### Extracted material
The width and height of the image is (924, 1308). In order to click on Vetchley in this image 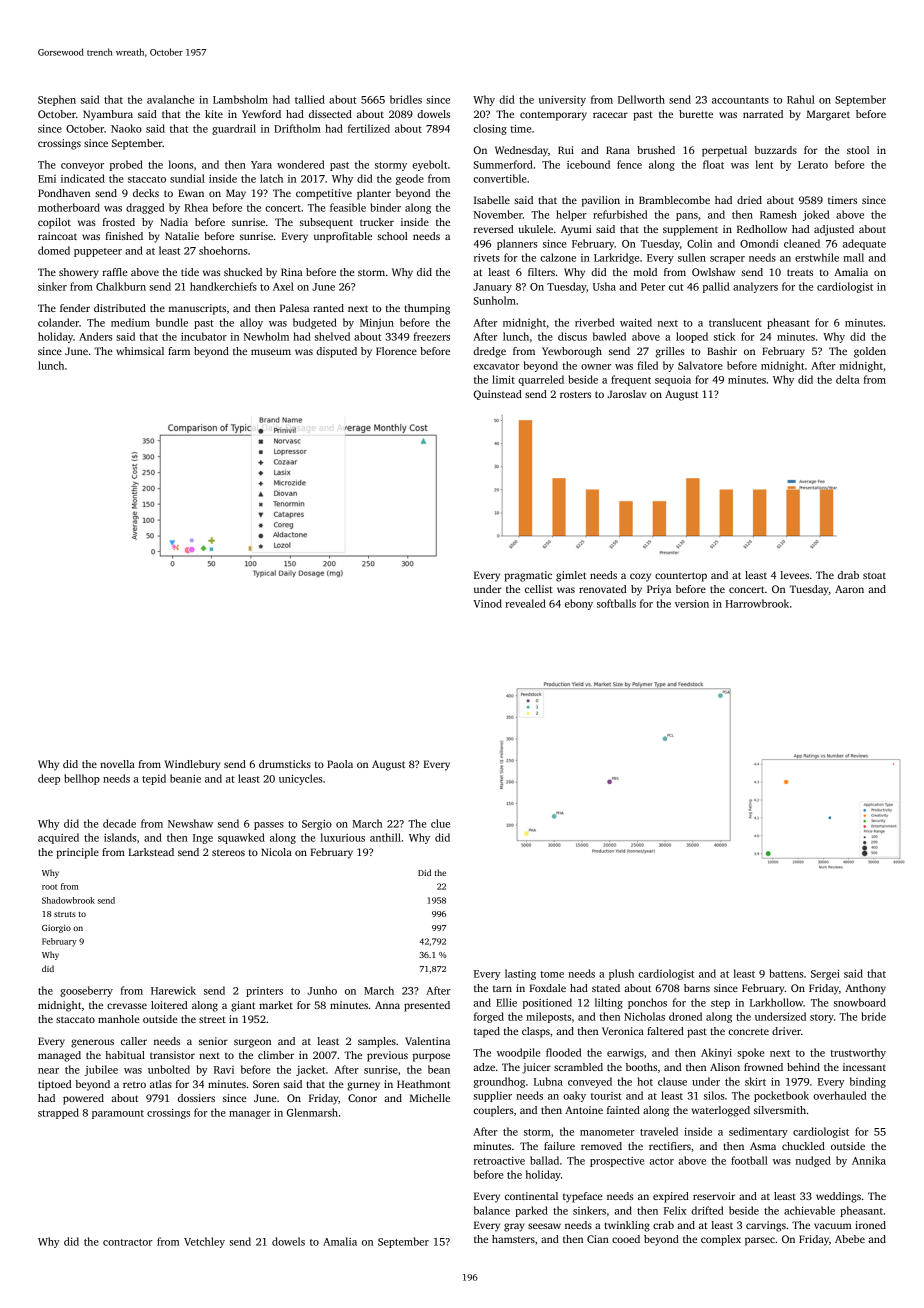, I will do `click(204, 1242)`.
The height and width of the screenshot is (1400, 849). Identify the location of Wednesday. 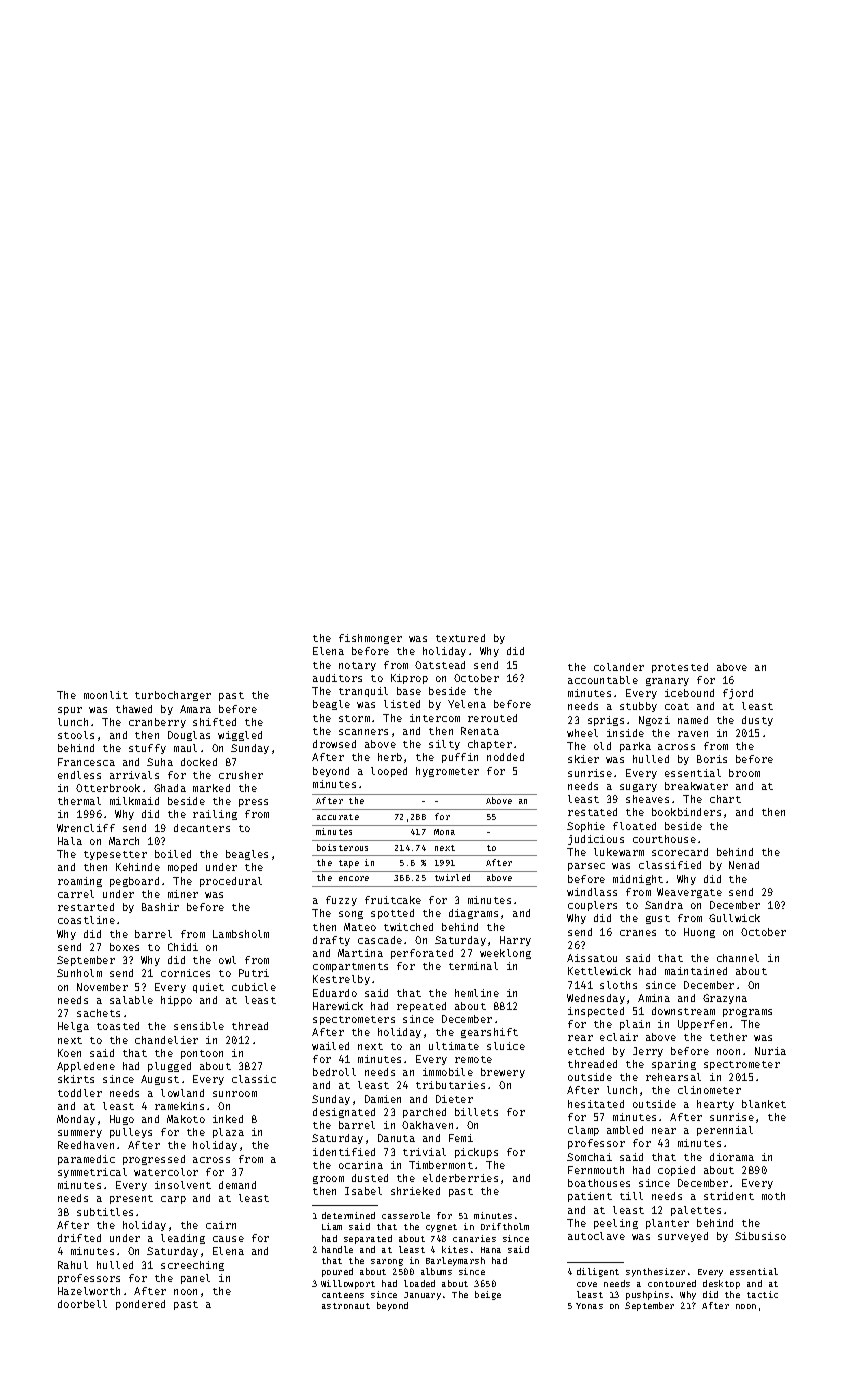
(596, 999).
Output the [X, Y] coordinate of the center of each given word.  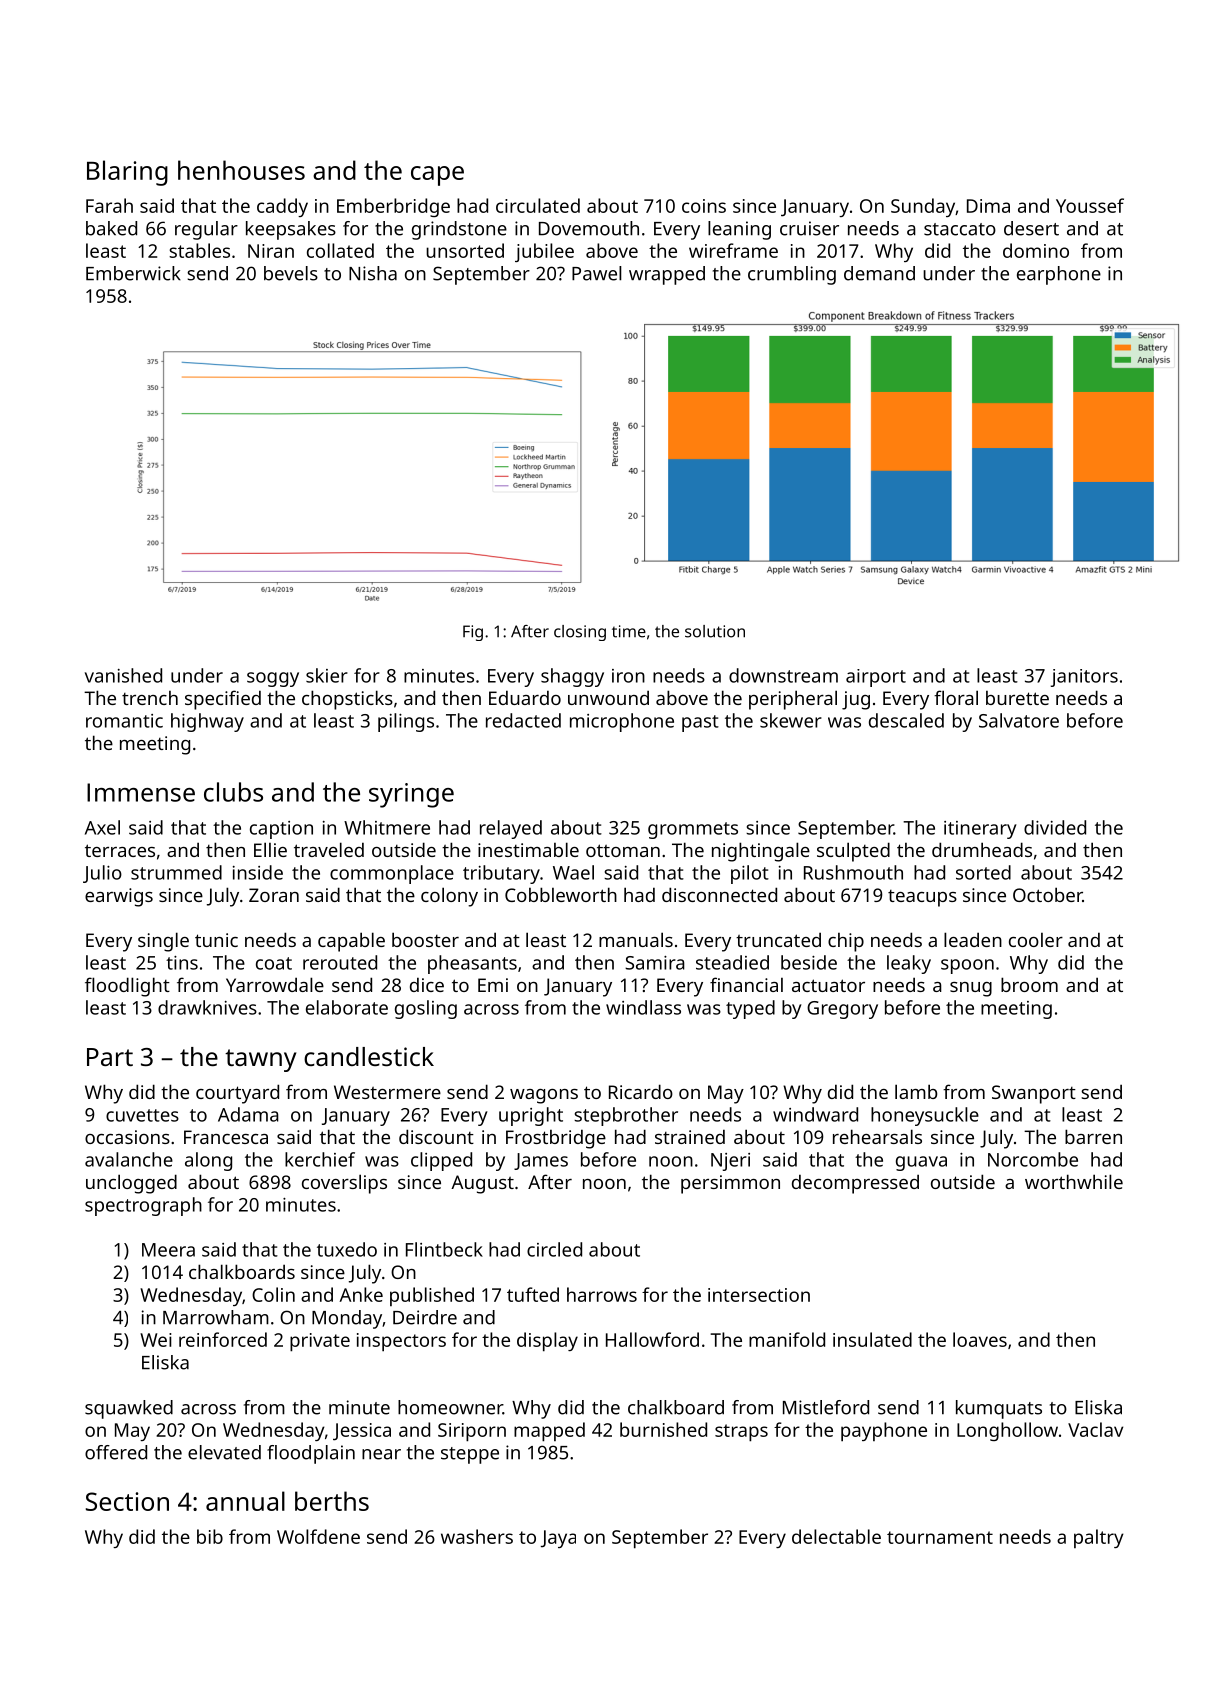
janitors [1084, 678]
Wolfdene [318, 1536]
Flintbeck [444, 1249]
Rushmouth [853, 872]
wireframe [733, 250]
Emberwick [133, 273]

### Exercise description
Copy out the stretch of rows from the one containing "Wolfdene [318, 1536]" through the end of the rows, offsetting each coordinate in the answers by 58.

### Answer for the task
Wolfdene [376, 1594]
Flintbeck [502, 1307]
Rushmouth [911, 930]
wireframe [791, 308]
Emberwick [191, 331]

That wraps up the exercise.